## Task requirements
Please set down only the lines between the line containing "recipe.py: [127,228,604,473] ->" and the end of the records, inclusive, exactly as they stand.

## Dataset excerpts

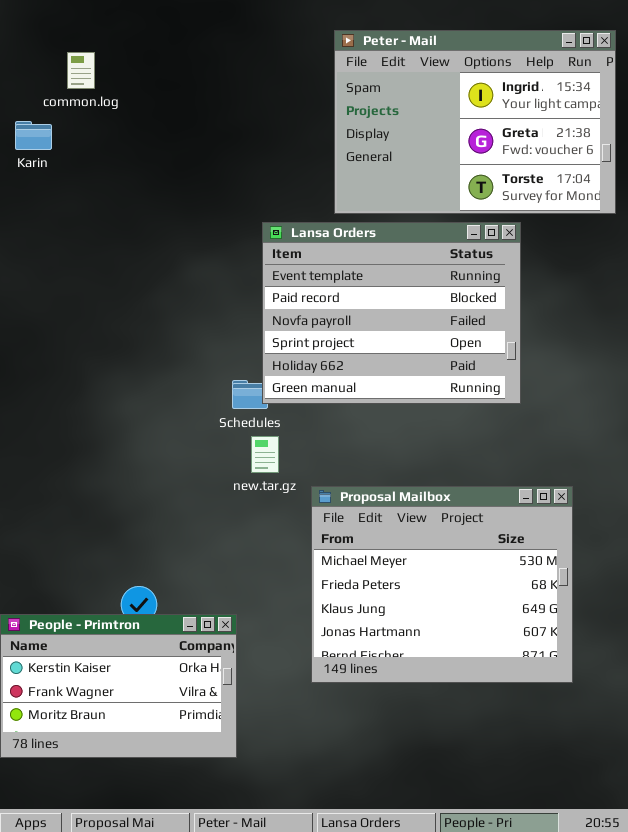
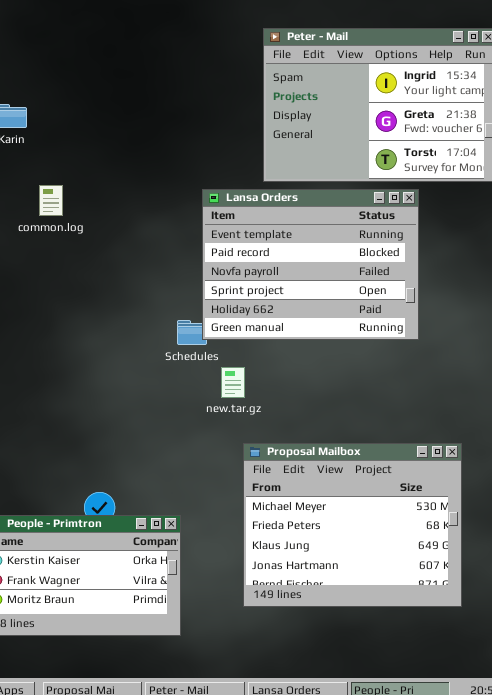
common.log: [67,52,95,89] -> [39,185,63,216], moved
new.tar.gz: [251,436,279,473] -> [221,367,245,398], moved
Proposal Mailbox: [311,486,573,683] -> [243,443,462,607], moved

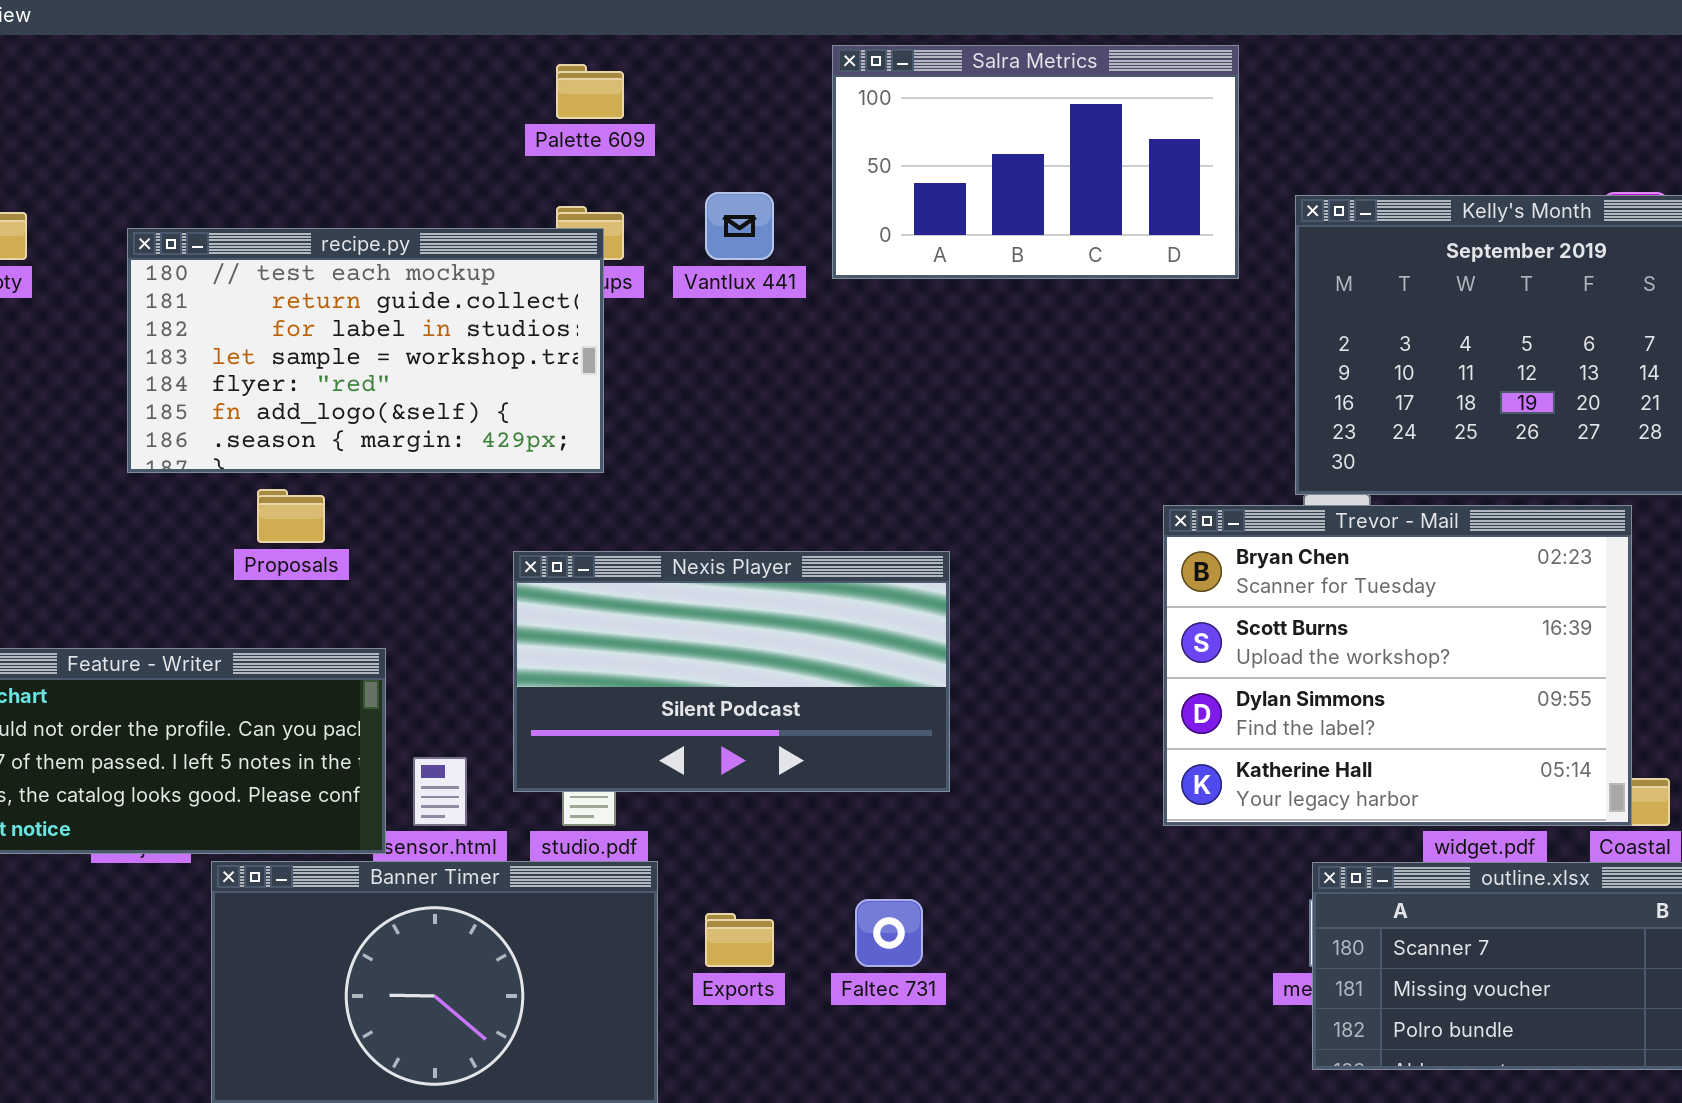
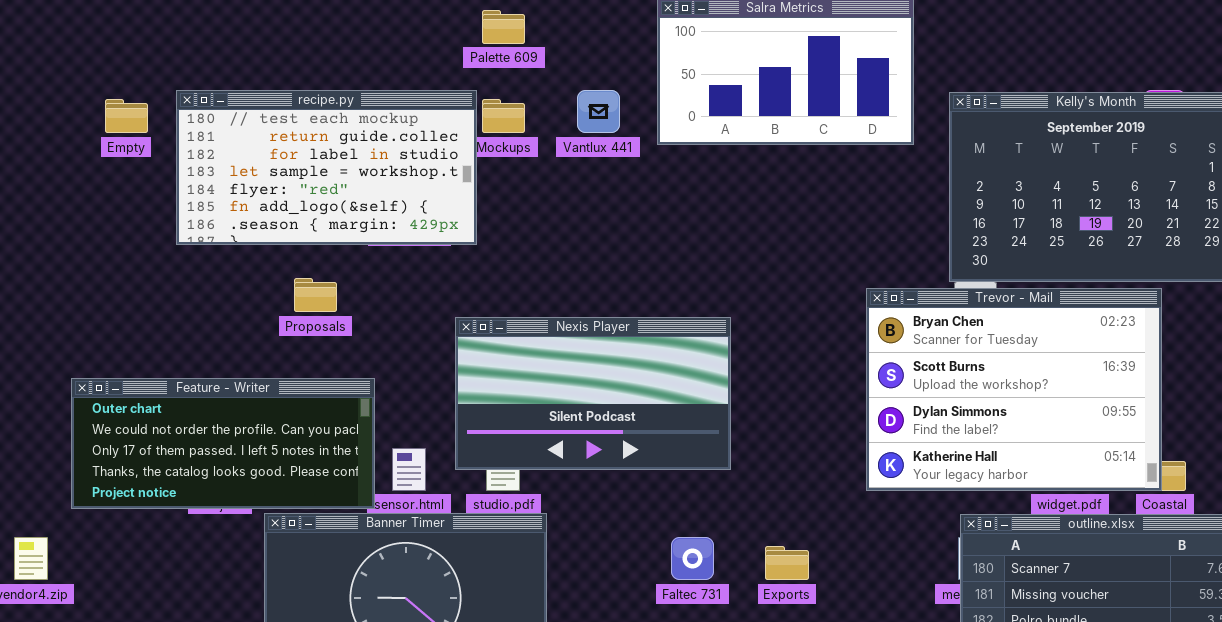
recipe.py: [127,228,604,473] -> [176,90,477,245], moved
Exports: [705,913,774,967] -> [765,546,809,580], moved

## Response below
recipe.py: [127,228,604,473] -> [176,90,477,245], moved
Exports: [705,913,774,967] -> [765,546,809,580], moved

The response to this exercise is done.